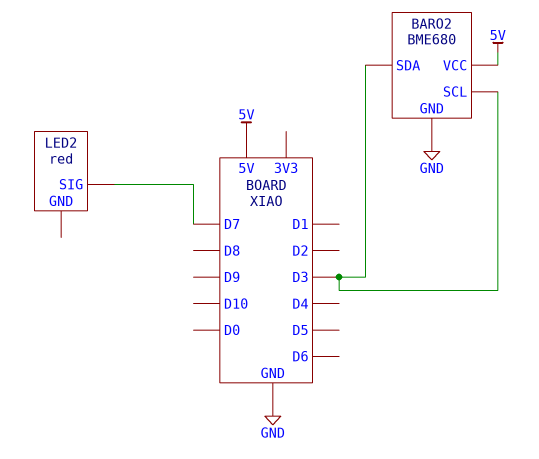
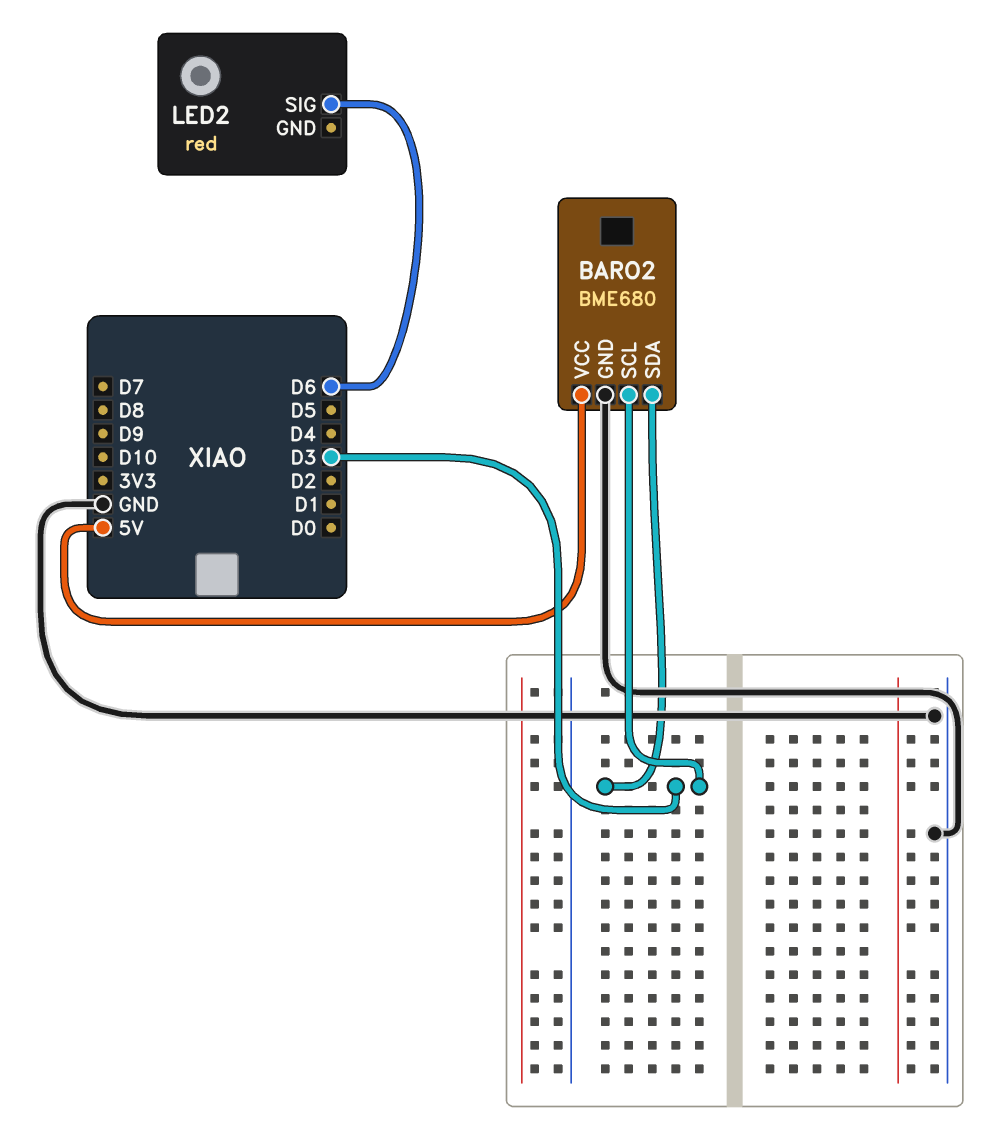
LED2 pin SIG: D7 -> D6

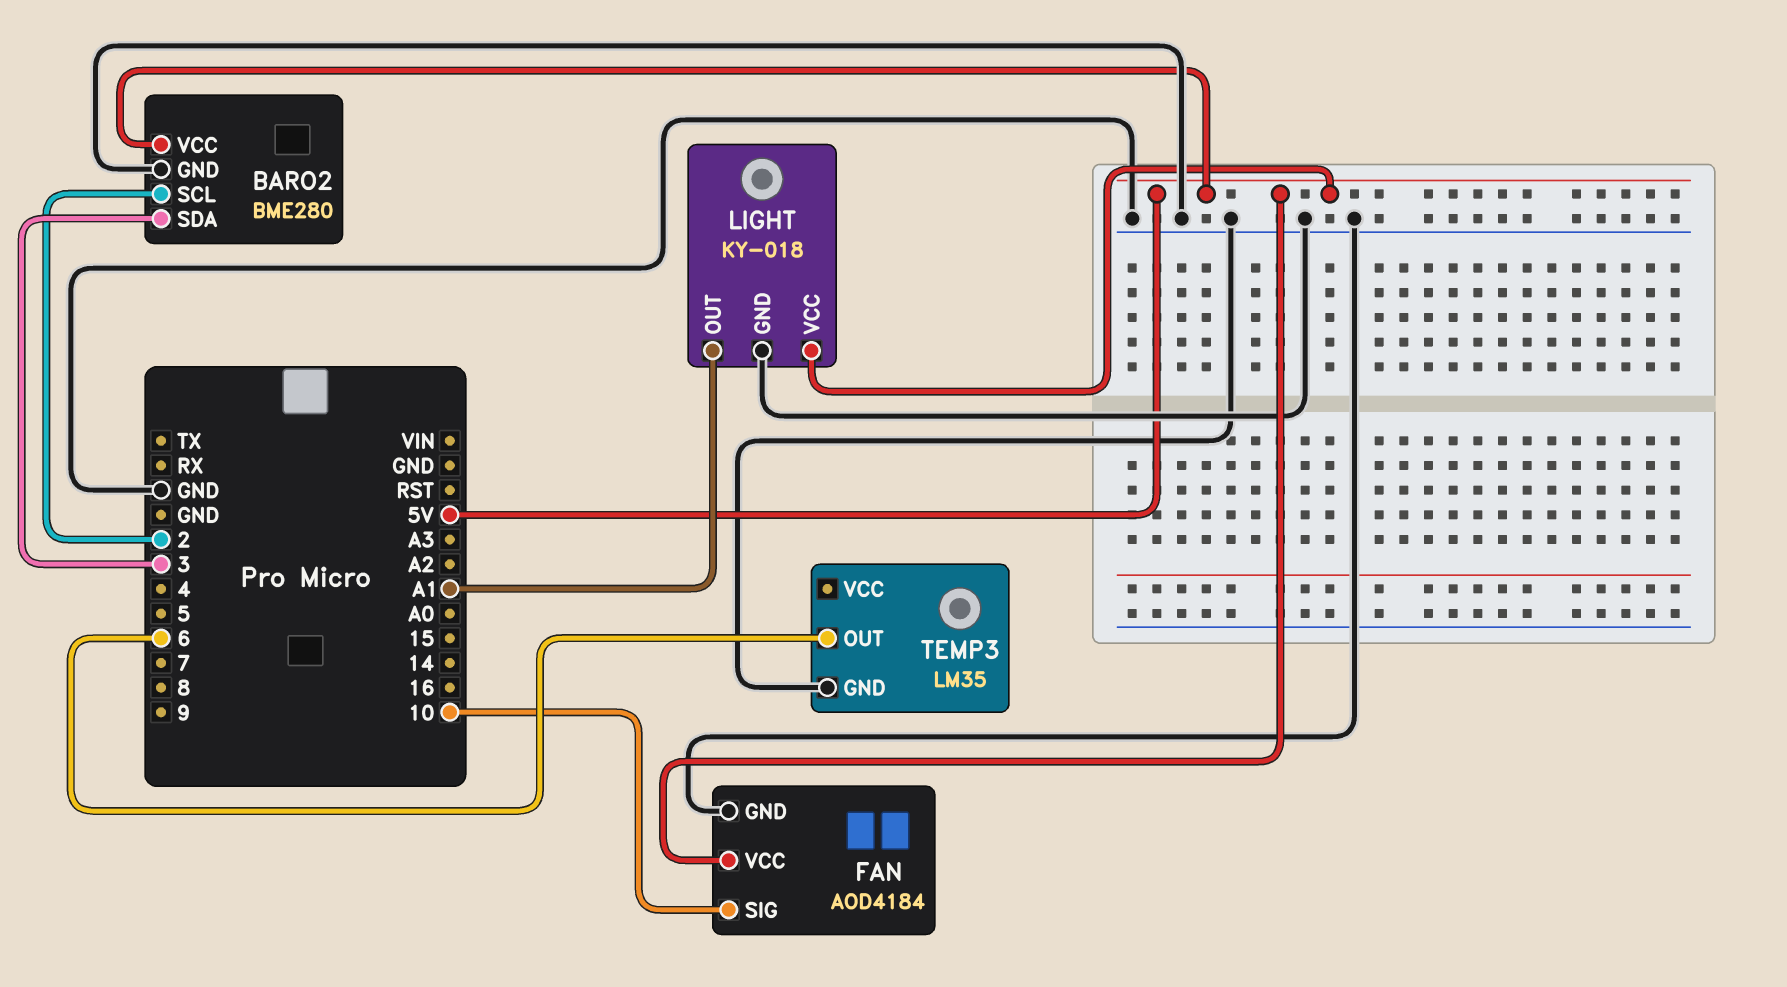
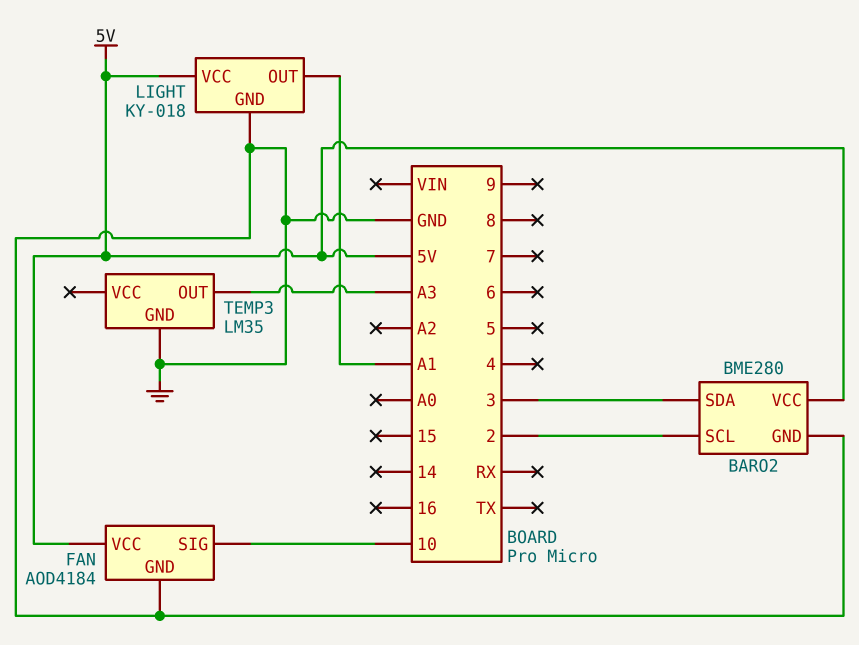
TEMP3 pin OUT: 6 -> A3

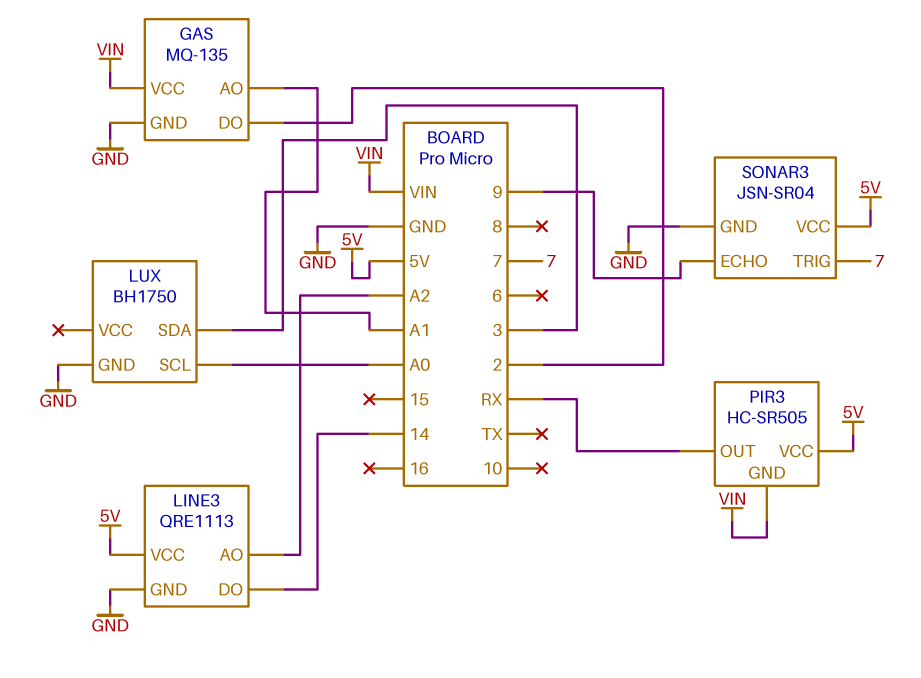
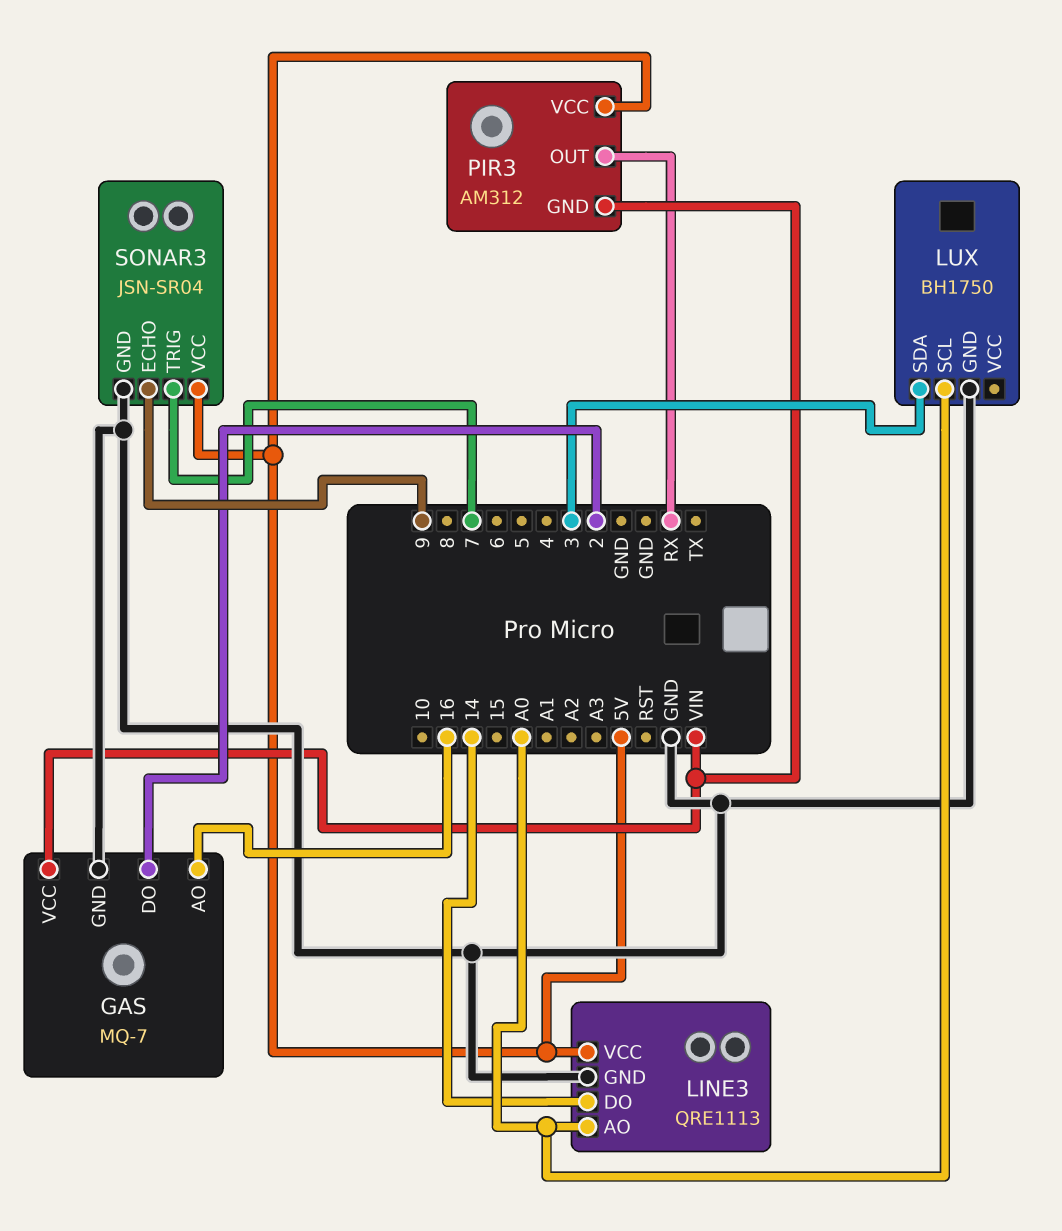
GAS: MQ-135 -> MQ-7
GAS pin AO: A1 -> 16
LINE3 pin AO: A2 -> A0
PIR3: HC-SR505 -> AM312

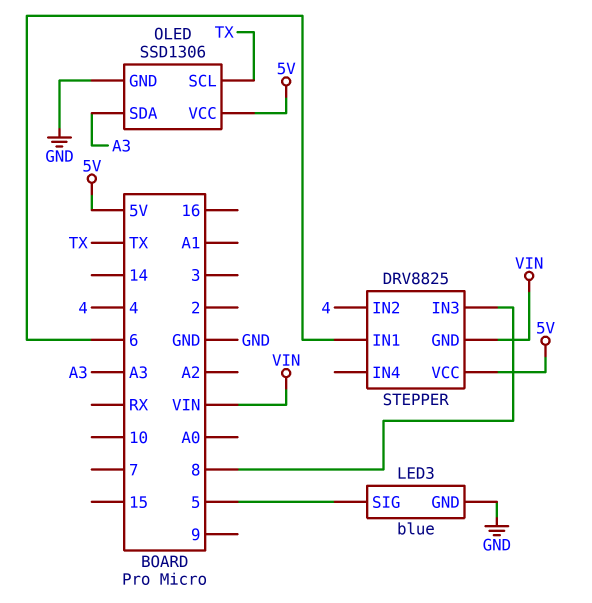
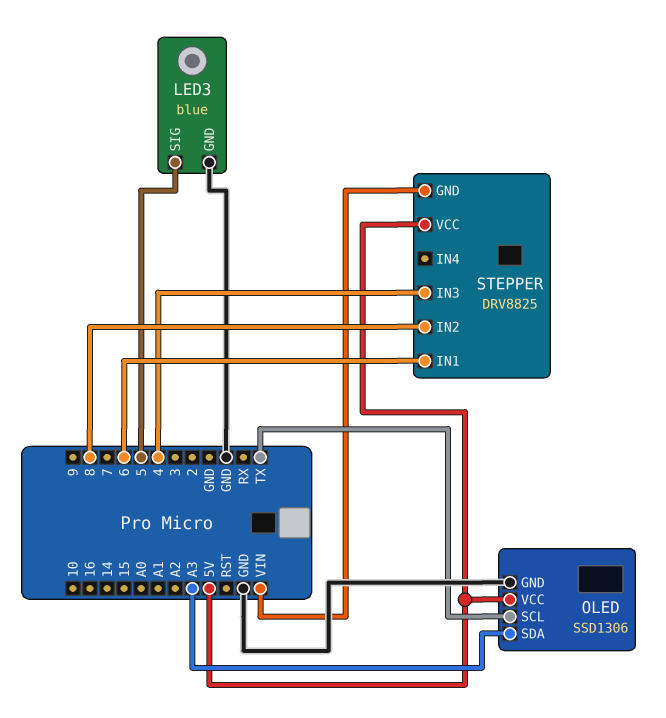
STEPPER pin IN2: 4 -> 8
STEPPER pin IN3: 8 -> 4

★ ★ ★

• _PROMPT_
Could you output every record above exactly as it appears, without the pictures?

• _EXERCISE RESPONSE_
LED2 pin SIG: D7 -> D6

TEMP3 pin OUT: 6 -> A3

GAS: MQ-135 -> MQ-7
GAS pin AO: A1 -> 16
LINE3 pin AO: A2 -> A0
PIR3: HC-SR505 -> AM312

STEPPER pin IN2: 4 -> 8
STEPPER pin IN3: 8 -> 4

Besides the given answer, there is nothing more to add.